- Problem to solve
Extract, from the records beneath this instruction, each line that contains the word "white".

- Extracted entries
· · · · · · ·

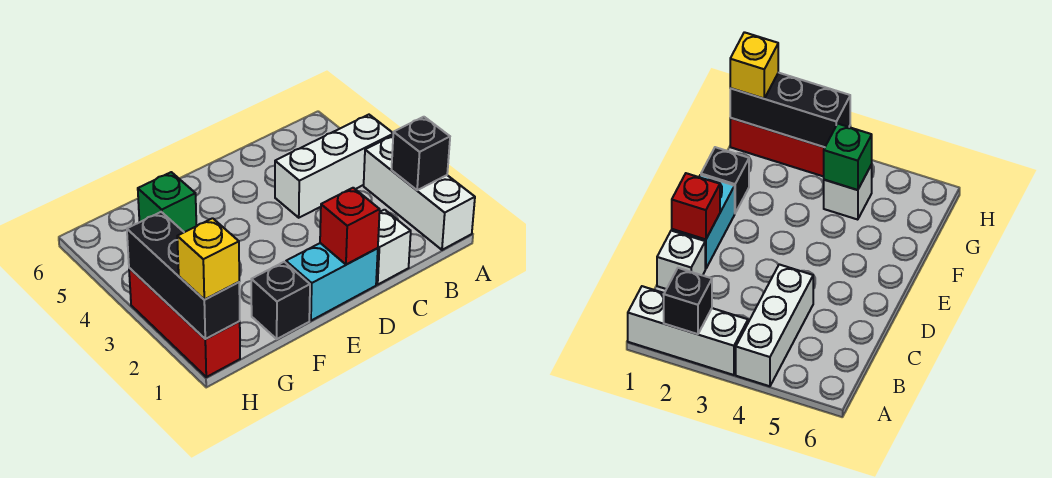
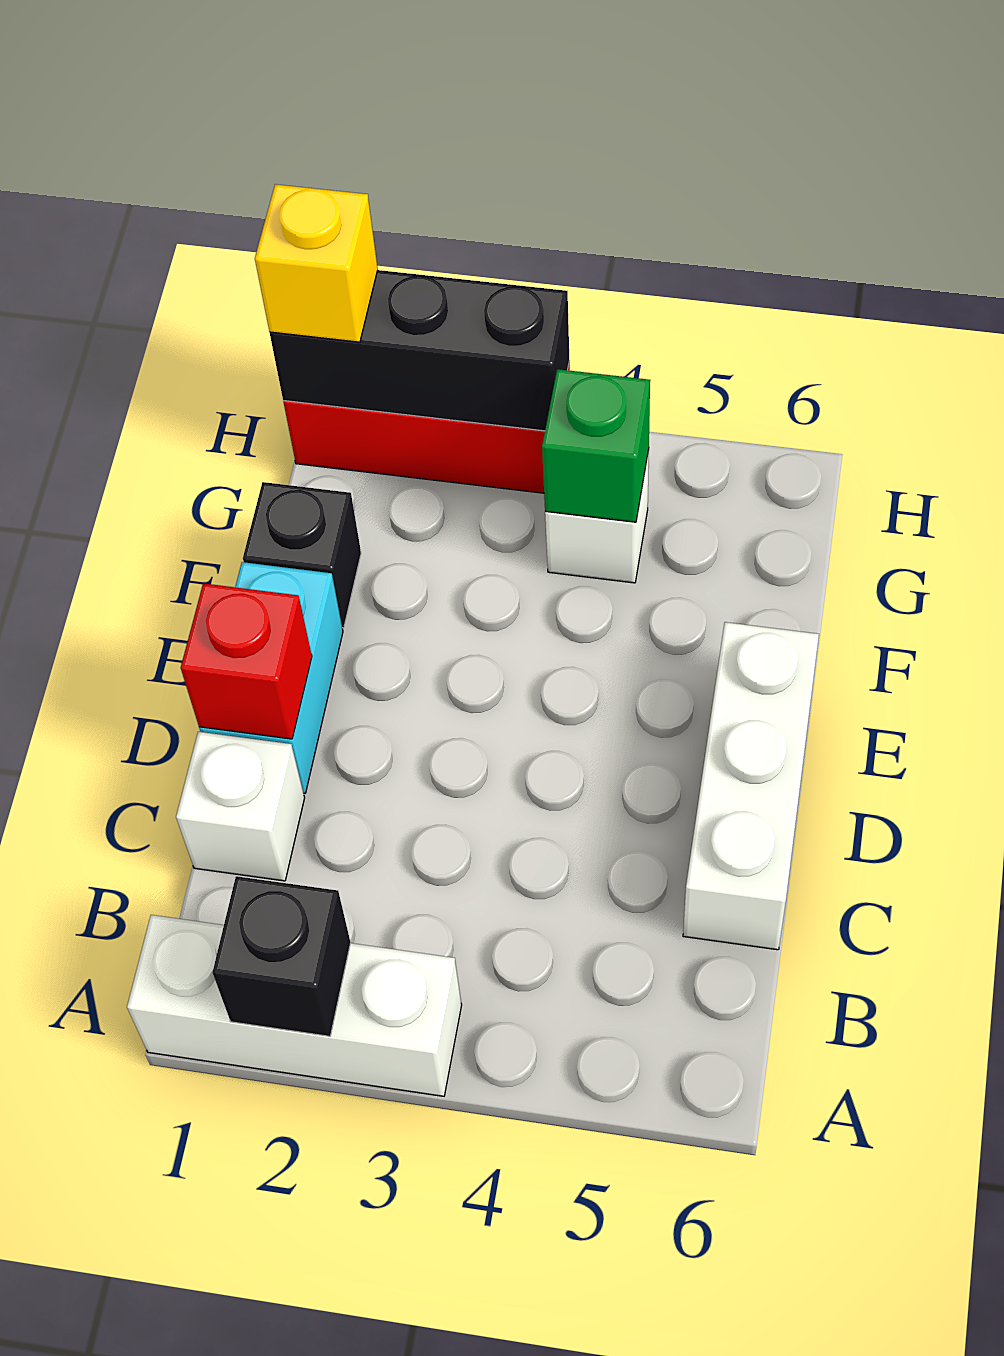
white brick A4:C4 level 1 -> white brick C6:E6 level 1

· · · · · · ·

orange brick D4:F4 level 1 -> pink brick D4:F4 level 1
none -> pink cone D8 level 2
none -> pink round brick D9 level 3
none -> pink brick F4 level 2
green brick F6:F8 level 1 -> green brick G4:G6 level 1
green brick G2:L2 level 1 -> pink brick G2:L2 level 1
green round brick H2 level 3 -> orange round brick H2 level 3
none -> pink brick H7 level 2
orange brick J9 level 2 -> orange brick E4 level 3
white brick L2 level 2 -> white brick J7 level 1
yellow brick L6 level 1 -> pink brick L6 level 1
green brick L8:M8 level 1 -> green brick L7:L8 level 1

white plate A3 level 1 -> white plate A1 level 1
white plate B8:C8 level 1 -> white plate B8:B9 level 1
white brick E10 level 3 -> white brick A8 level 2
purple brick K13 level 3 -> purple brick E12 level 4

· · · · · · ·

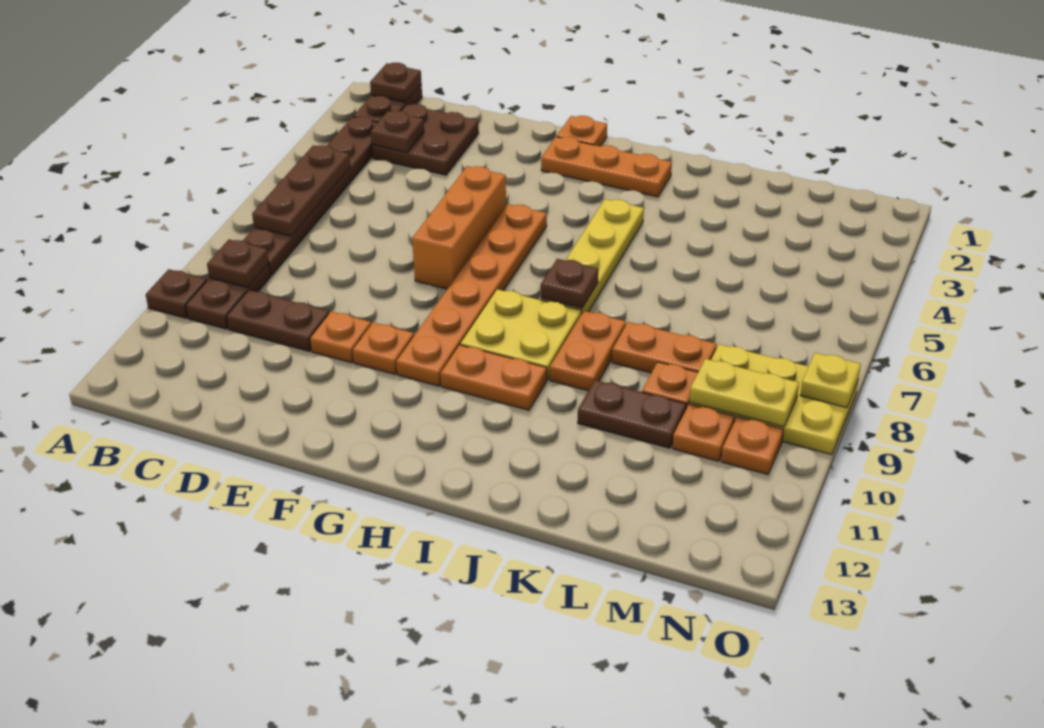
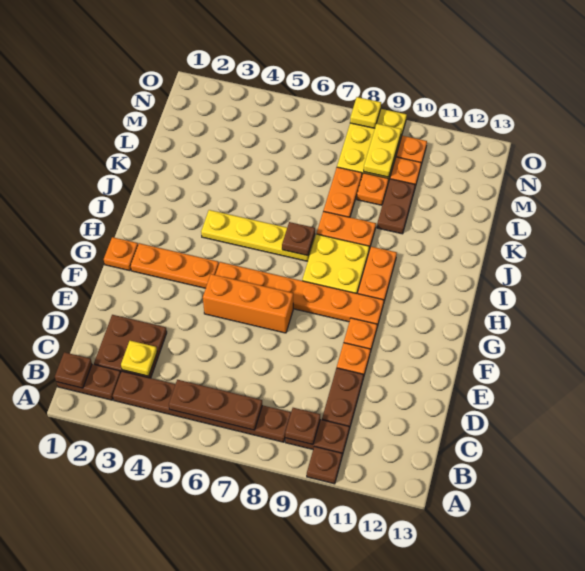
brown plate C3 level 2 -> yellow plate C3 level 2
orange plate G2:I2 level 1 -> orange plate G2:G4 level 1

· · · · · · ·

- Answer space
white brick A4:C4 level 1 -> white brick C6:E6 level 1
white brick L2 level 2 -> white brick J7 level 1
white plate A3 level 1 -> white plate A1 level 1
white plate B8:C8 level 1 -> white plate B8:B9 level 1
white brick E10 level 3 -> white brick A8 level 2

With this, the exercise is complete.